*Data provided:*

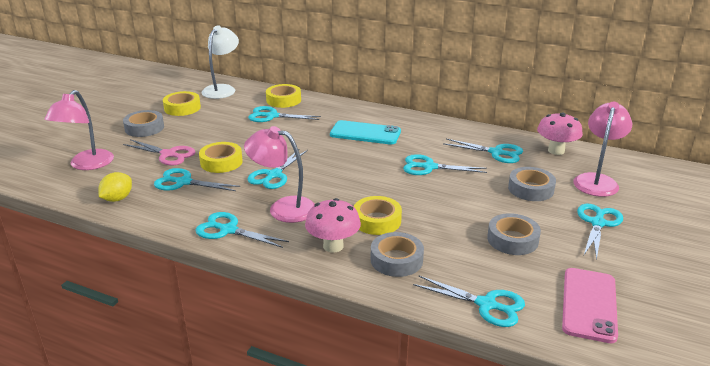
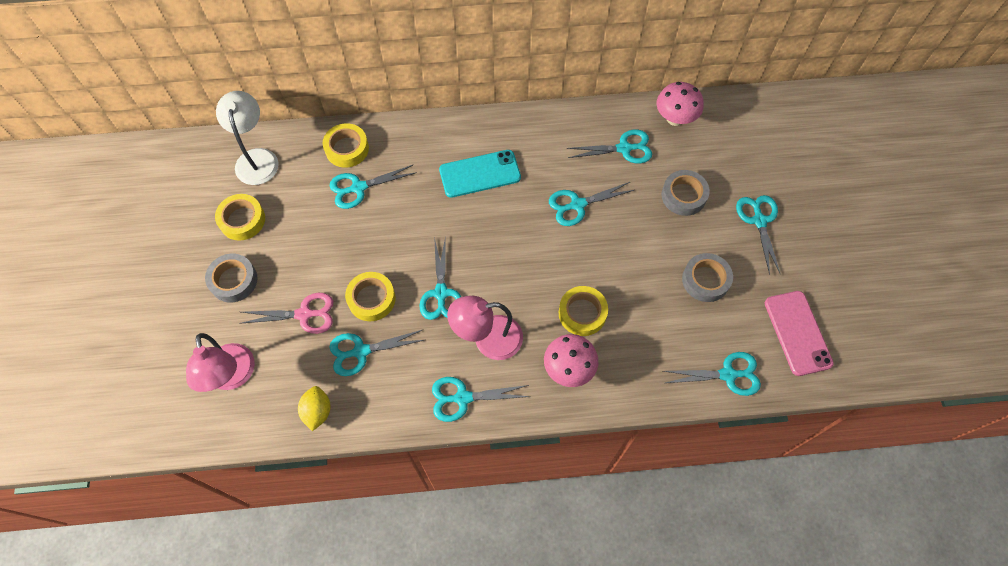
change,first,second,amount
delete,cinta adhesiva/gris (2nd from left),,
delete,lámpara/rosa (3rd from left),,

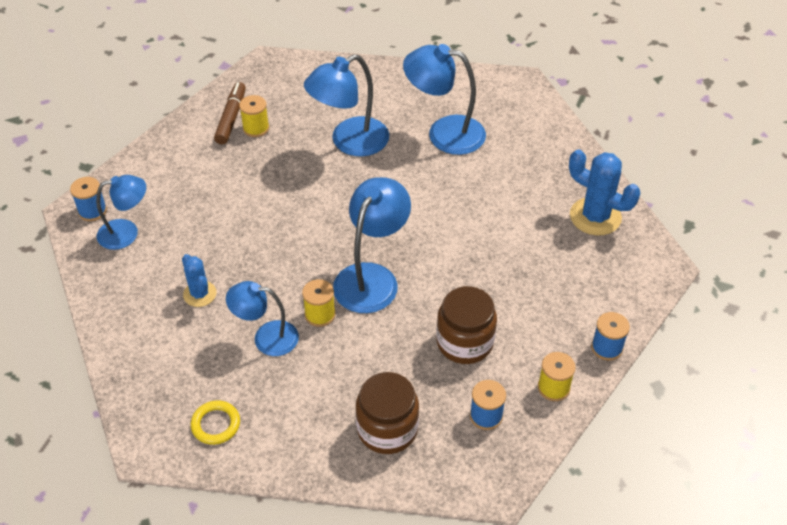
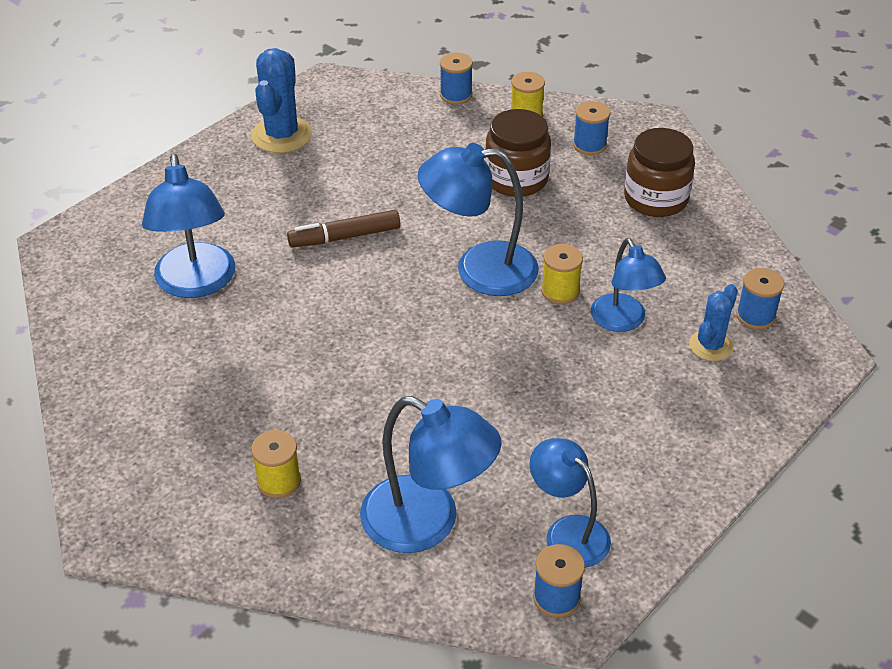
change,first,second,amount
move,rotulador/marrón,,
move,lámpara/azul (3rd from left in the first image),lámpara/azul (2nd from left),
move,cactus/azul (1st from left in the first image),cactus/azul (2nd from left),
replace,anillo/amarillo,carrete/azul (4th from left),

*What is needed:* Copy whichever lines above contain the string "left".

*Exercise response:*
delete,cinta adhesiva/gris (2nd from left),,
delete,lámpara/rosa (3rd from left),,
move,lámpara/azul (3rd from left in the first image),lámpara/azul (2nd from left),
move,cactus/azul (1st from left in the first image),cactus/azul (2nd from left),
replace,anillo/amarillo,carrete/azul (4th from left),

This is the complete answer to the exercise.